◆ What to work on: Once the line containing "orange tile H2" is located in the records below, repeat it and all lines that follow it exactly, leaving out any picture.

◆ Records shown:

---+---

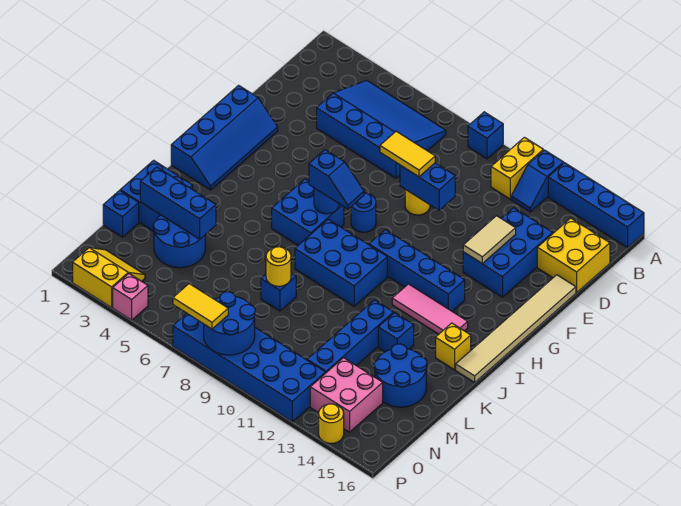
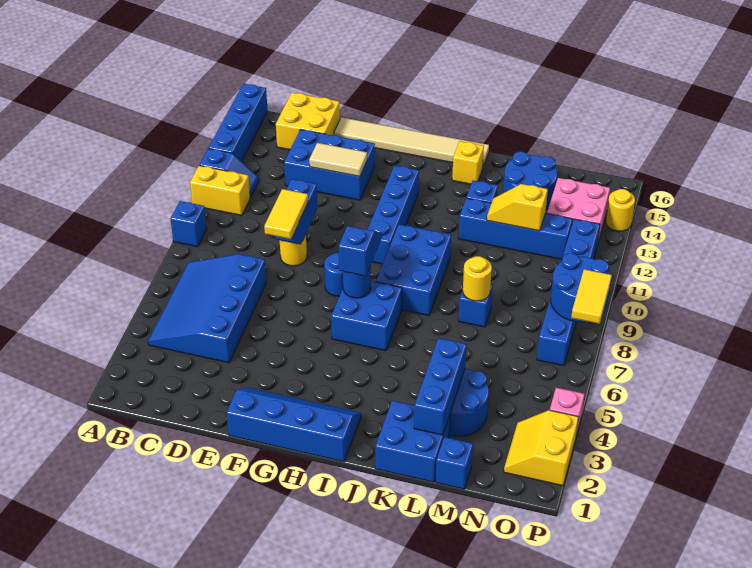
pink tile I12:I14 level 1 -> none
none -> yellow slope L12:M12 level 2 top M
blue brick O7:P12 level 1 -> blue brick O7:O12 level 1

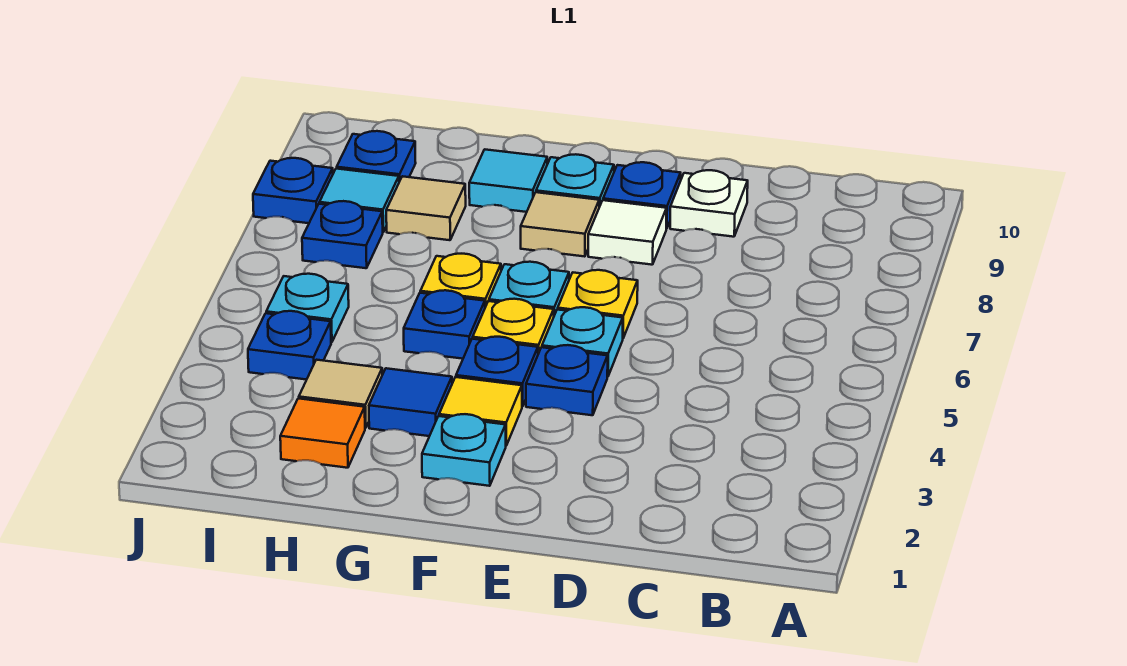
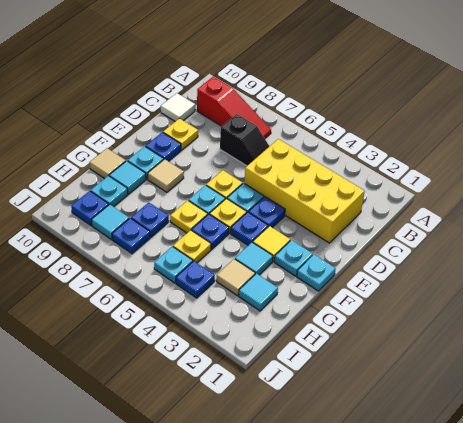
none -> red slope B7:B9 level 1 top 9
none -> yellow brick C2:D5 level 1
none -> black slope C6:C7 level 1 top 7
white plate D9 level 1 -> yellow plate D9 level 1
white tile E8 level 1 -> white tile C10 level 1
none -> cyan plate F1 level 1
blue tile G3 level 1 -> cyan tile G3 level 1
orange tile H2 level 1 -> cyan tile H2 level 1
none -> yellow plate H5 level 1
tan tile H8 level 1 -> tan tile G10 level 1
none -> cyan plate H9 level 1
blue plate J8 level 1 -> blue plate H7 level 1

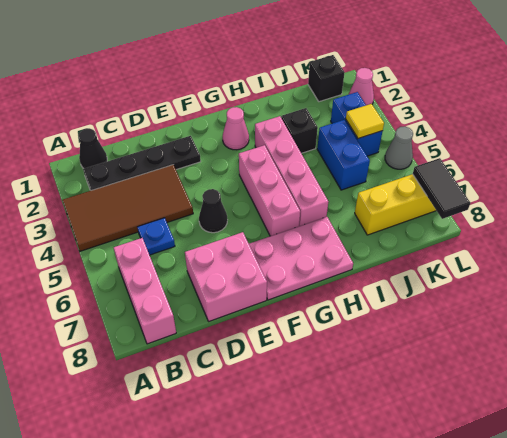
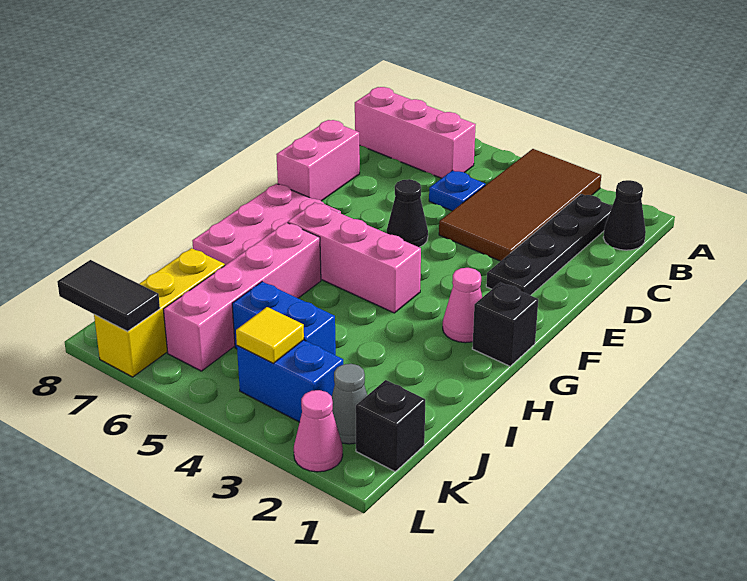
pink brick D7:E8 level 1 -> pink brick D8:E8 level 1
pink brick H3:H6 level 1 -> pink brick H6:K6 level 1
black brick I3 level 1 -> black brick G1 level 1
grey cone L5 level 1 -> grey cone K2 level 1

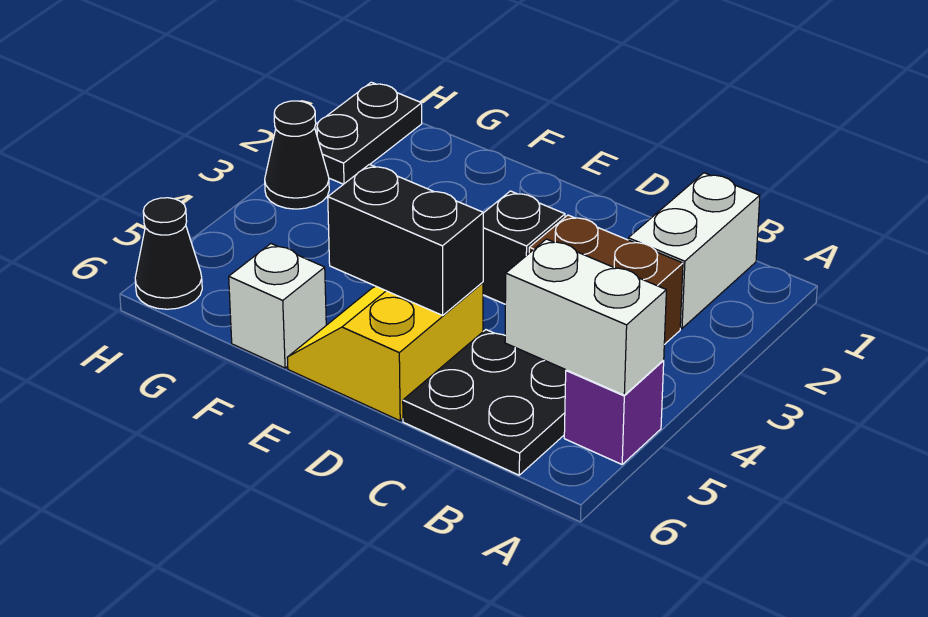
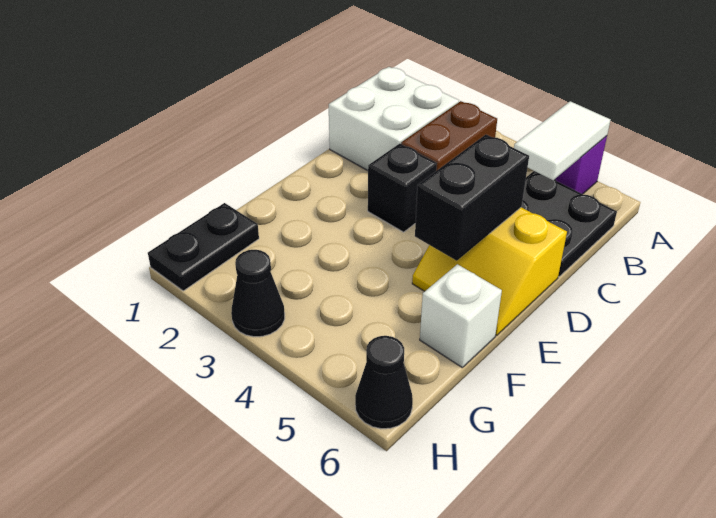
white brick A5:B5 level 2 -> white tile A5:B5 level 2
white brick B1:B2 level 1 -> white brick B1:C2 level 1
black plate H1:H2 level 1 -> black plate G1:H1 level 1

---+---

◆ Response for this exercise:
orange tile H2 level 1 -> cyan tile H2 level 1
none -> yellow plate H5 level 1
tan tile H8 level 1 -> tan tile G10 level 1
none -> cyan plate H9 level 1
blue plate J8 level 1 -> blue plate H7 level 1

pink brick D7:E8 level 1 -> pink brick D8:E8 level 1
pink brick H3:H6 level 1 -> pink brick H6:K6 level 1
black brick I3 level 1 -> black brick G1 level 1
grey cone L5 level 1 -> grey cone K2 level 1

white brick A5:B5 level 2 -> white tile A5:B5 level 2
white brick B1:B2 level 1 -> white brick B1:C2 level 1
black plate H1:H2 level 1 -> black plate G1:H1 level 1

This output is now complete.